**Your objective:** Only the lines from the one containing "building: none -> [342,263,380,299]" to the end of the material are to be copied, exactly and in full; images stay out.

**Extracted entries:**
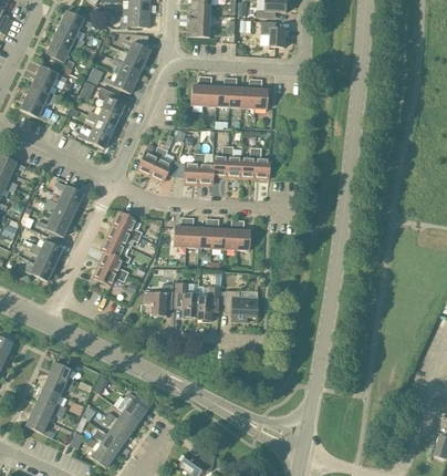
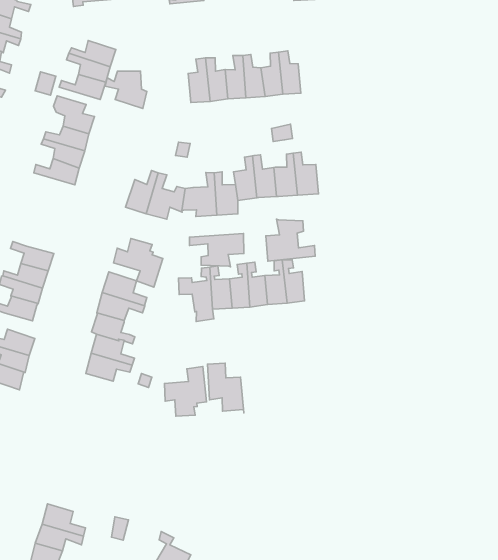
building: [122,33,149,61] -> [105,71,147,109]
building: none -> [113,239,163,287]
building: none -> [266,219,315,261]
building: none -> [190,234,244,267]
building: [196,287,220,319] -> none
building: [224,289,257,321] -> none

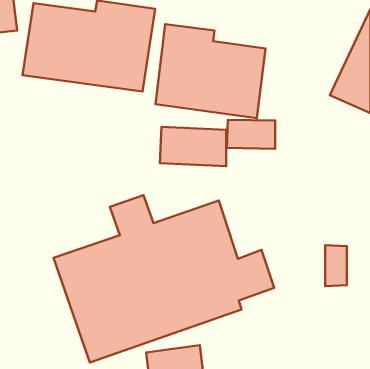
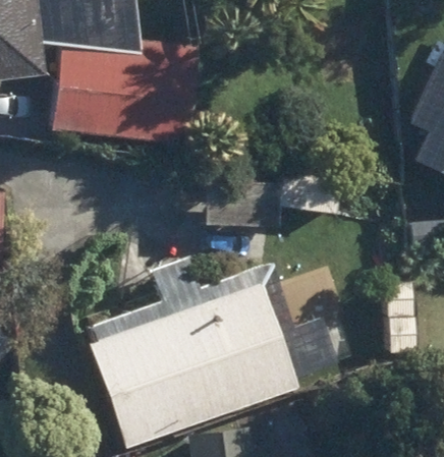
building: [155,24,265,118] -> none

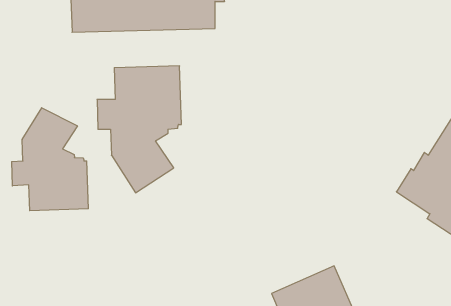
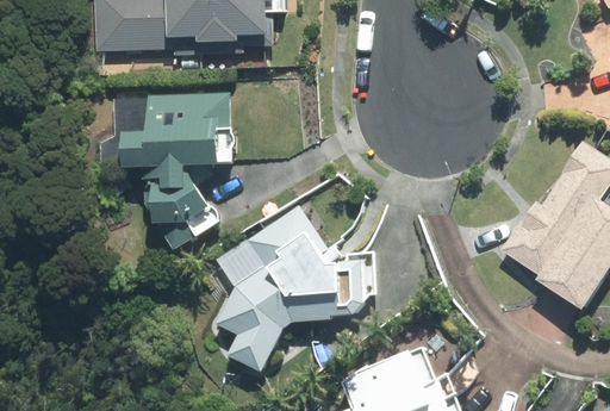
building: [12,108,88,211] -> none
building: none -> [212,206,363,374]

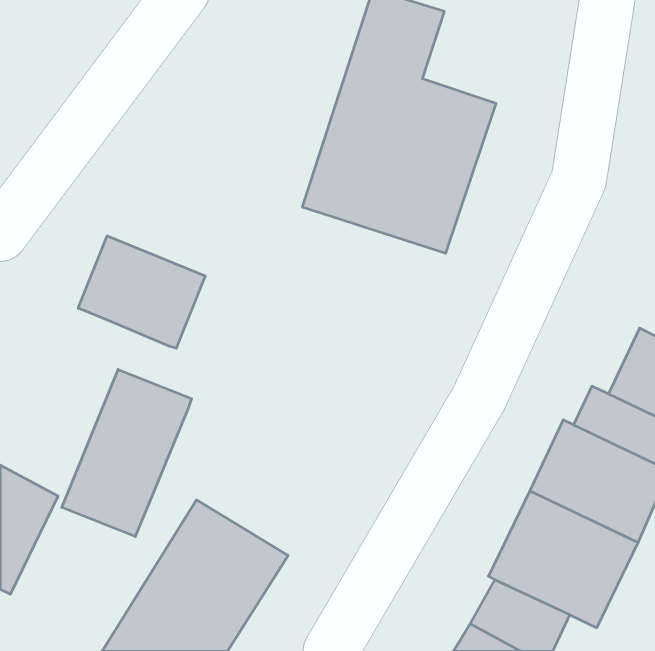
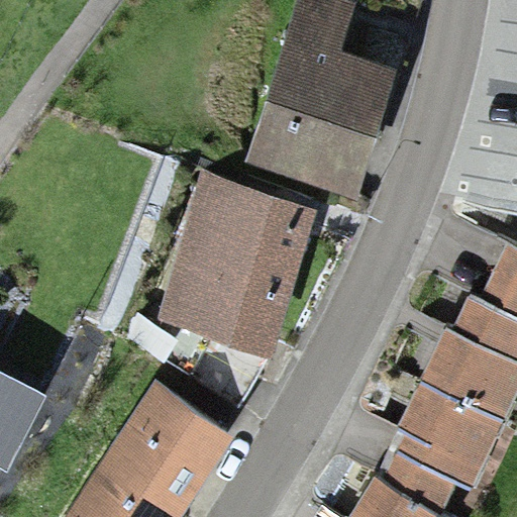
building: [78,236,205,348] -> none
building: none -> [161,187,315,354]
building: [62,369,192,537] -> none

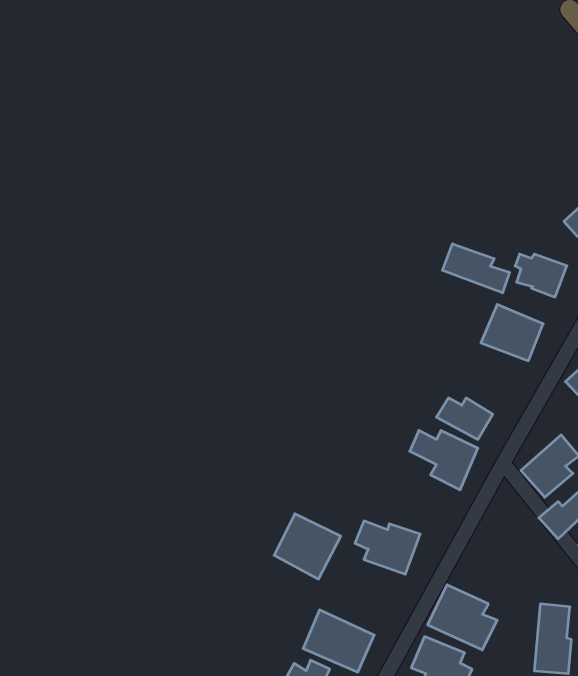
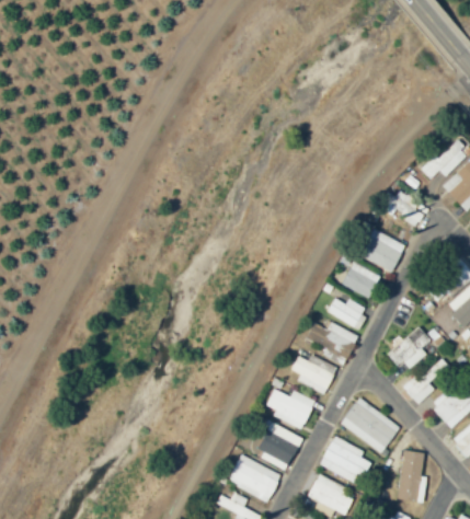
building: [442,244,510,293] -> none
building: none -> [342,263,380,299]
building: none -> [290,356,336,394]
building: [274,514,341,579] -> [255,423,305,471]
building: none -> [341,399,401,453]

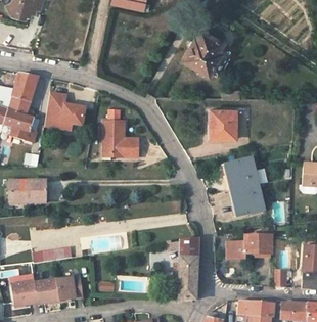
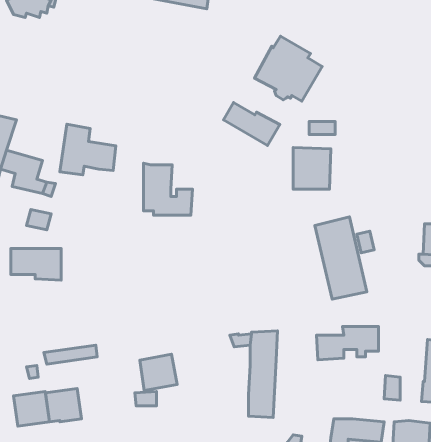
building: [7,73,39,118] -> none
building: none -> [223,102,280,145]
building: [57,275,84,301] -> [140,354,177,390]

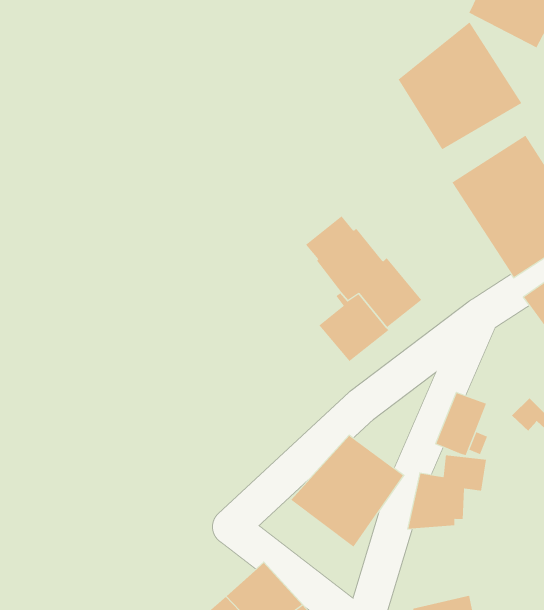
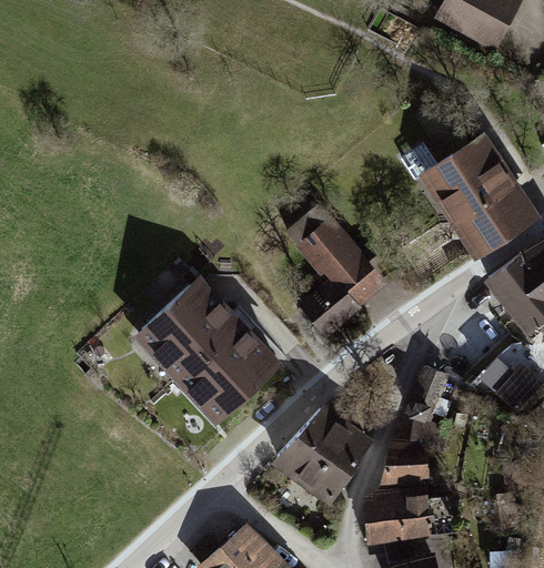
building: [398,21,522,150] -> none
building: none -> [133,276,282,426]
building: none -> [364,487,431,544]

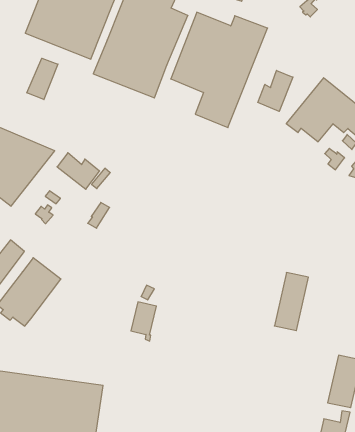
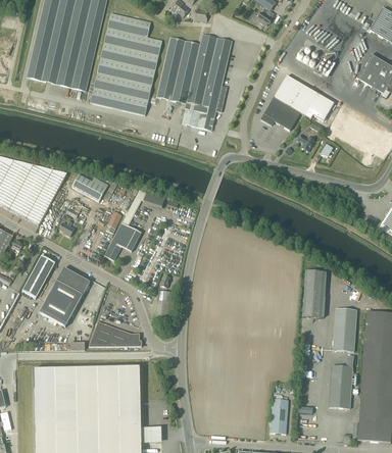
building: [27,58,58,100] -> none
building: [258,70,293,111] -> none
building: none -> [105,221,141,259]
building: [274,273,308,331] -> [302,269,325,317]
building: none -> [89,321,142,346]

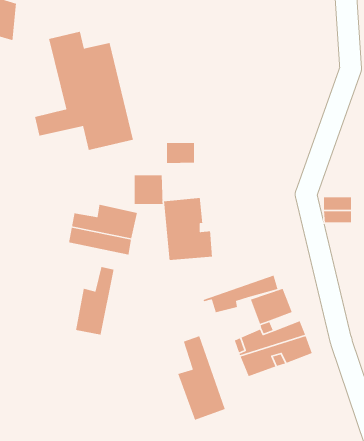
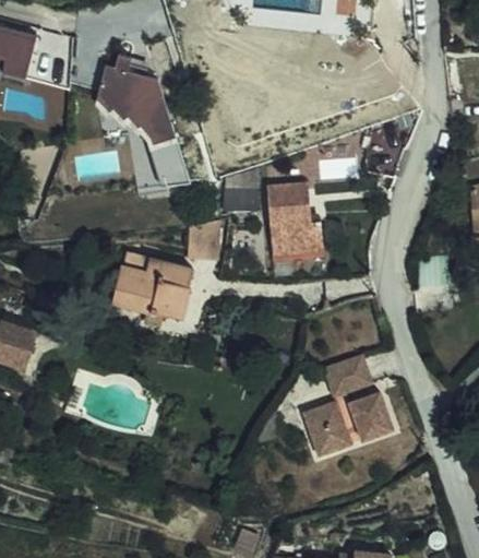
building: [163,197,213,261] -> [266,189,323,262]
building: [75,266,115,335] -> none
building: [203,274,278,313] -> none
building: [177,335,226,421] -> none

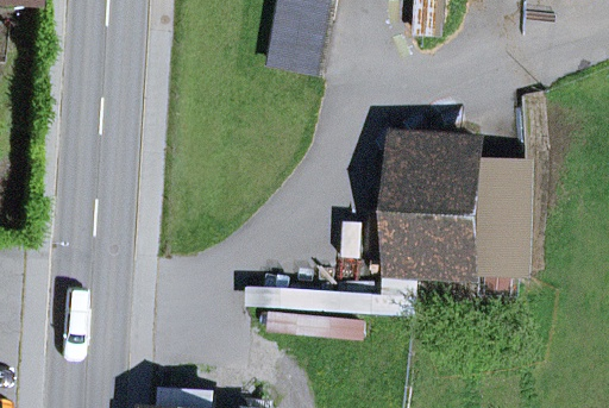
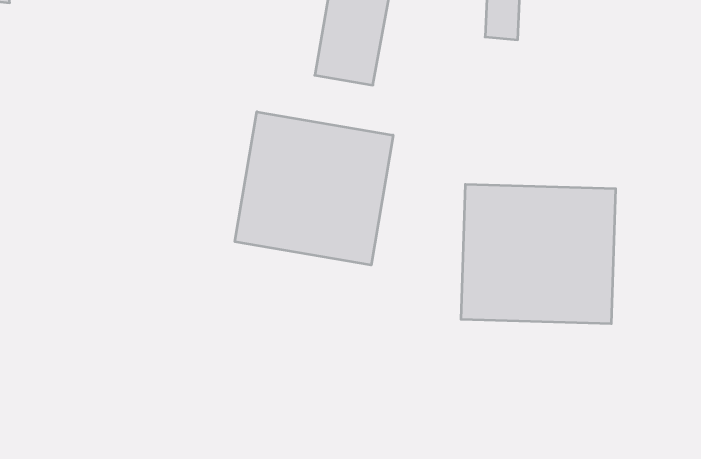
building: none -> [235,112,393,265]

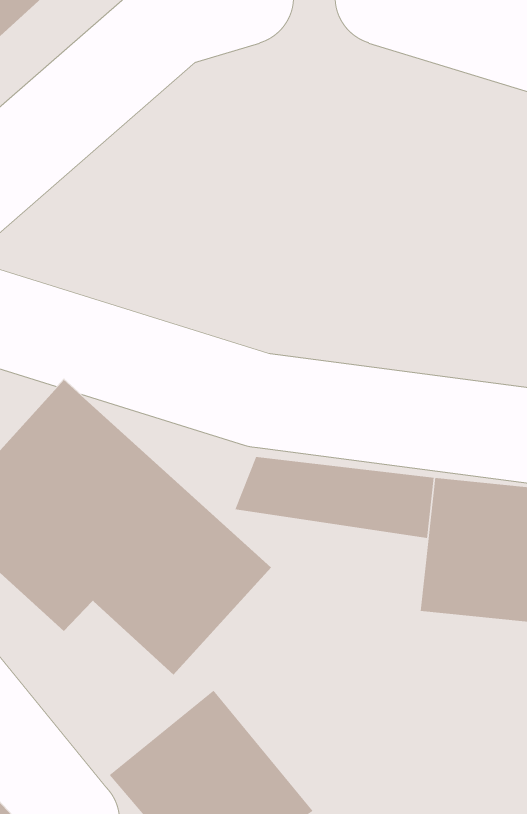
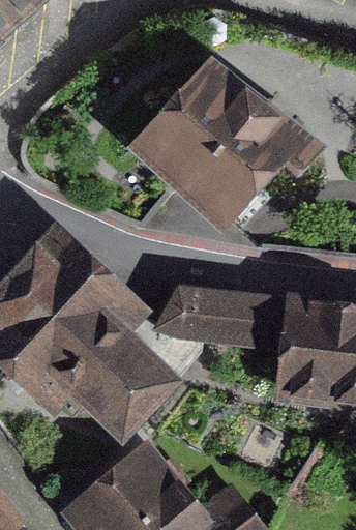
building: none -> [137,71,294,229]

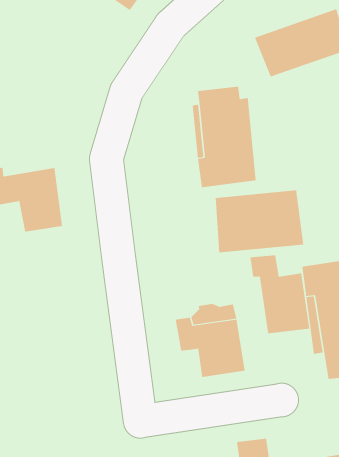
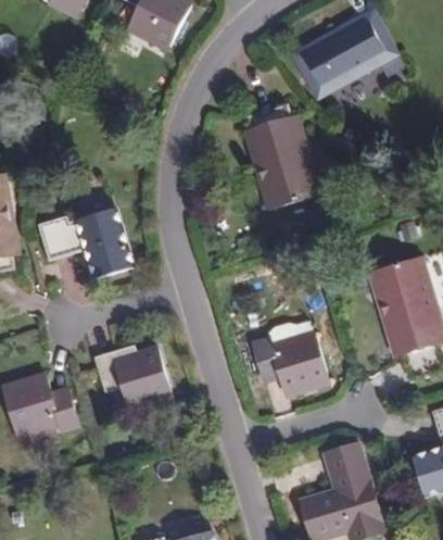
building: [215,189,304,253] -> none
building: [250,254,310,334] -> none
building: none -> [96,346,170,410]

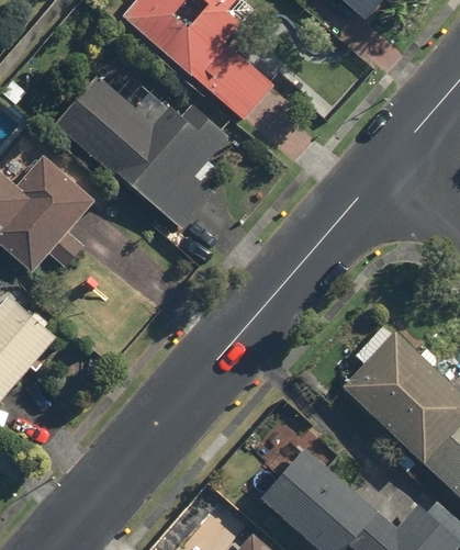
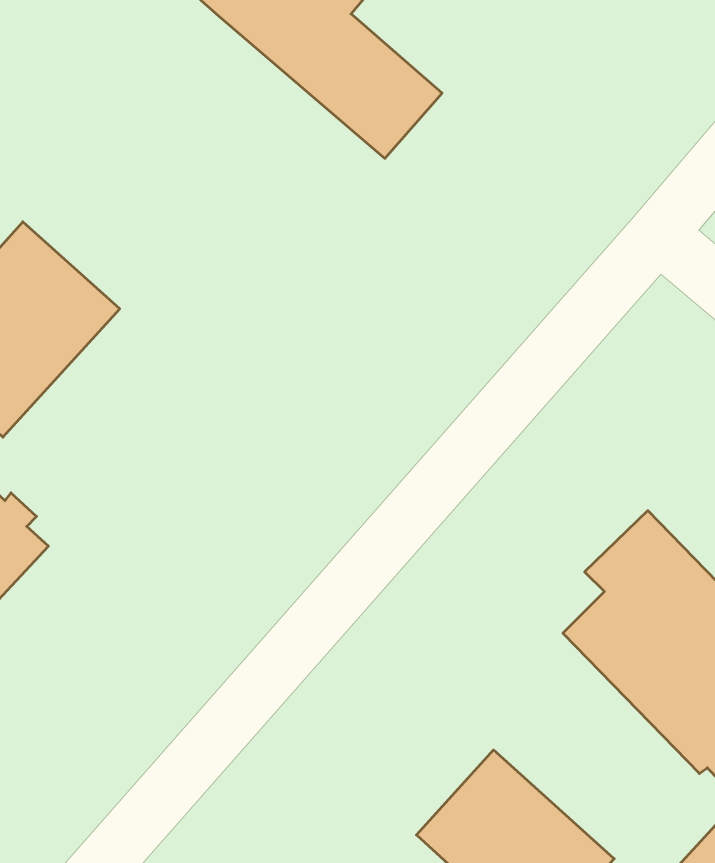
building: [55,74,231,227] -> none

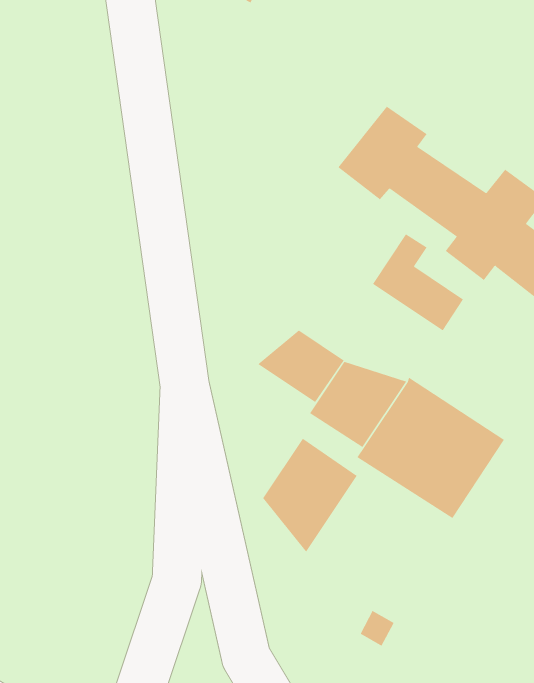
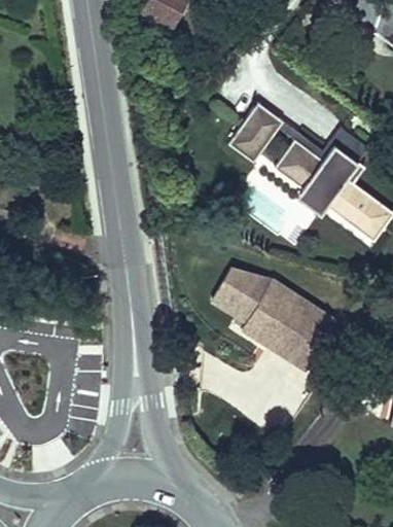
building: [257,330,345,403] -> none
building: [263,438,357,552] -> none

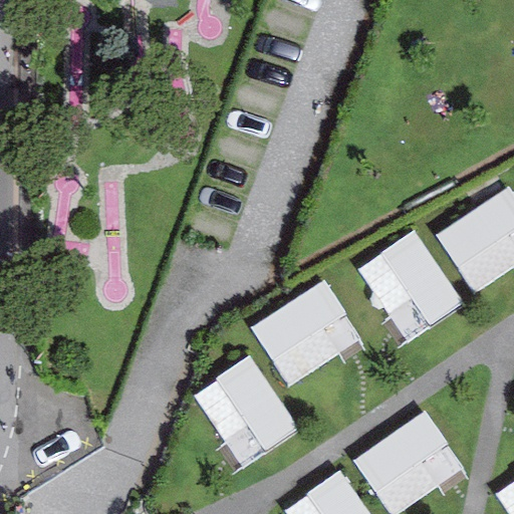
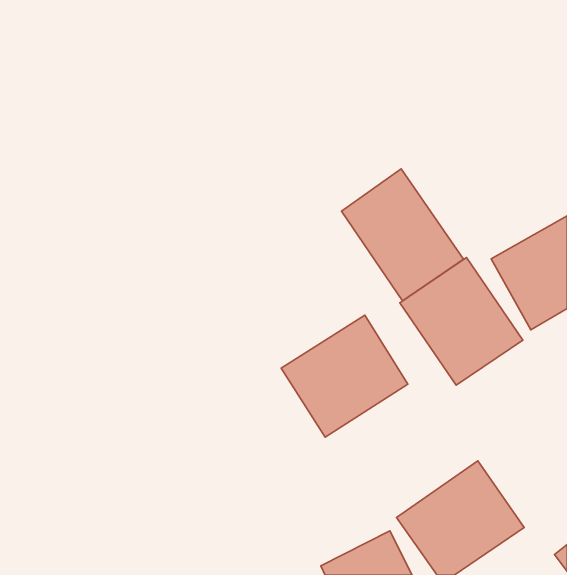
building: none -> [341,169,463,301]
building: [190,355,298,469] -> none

**Output below:**
building: none -> [342,263,380,299]
building: none -> [290,356,336,394]
building: [274,514,341,579] -> [255,423,305,471]
building: none -> [341,399,401,453]

building: [7,73,39,118] -> none
building: none -> [223,102,280,145]
building: [57,275,84,301] -> [140,354,177,390]

building: [398,21,522,150] -> none
building: none -> [133,276,282,426]
building: none -> [364,487,431,544]

building: [27,58,58,100] -> none
building: [258,70,293,111] -> none
building: none -> [105,221,141,259]
building: [274,273,308,331] -> [302,269,325,317]
building: none -> [89,321,142,346]

building: [163,197,213,261] -> [266,189,323,262]
building: [75,266,115,335] -> none
building: [203,274,278,313] -> none
building: [177,335,226,421] -> none

building: none -> [235,112,393,265]

building: none -> [137,71,294,229]

building: [215,189,304,253] -> none
building: [250,254,310,334] -> none
building: none -> [96,346,170,410]

building: [55,74,231,227] -> none

building: [257,330,345,403] -> none
building: [263,438,357,552] -> none

building: none -> [341,169,463,301]
building: [190,355,298,469] -> none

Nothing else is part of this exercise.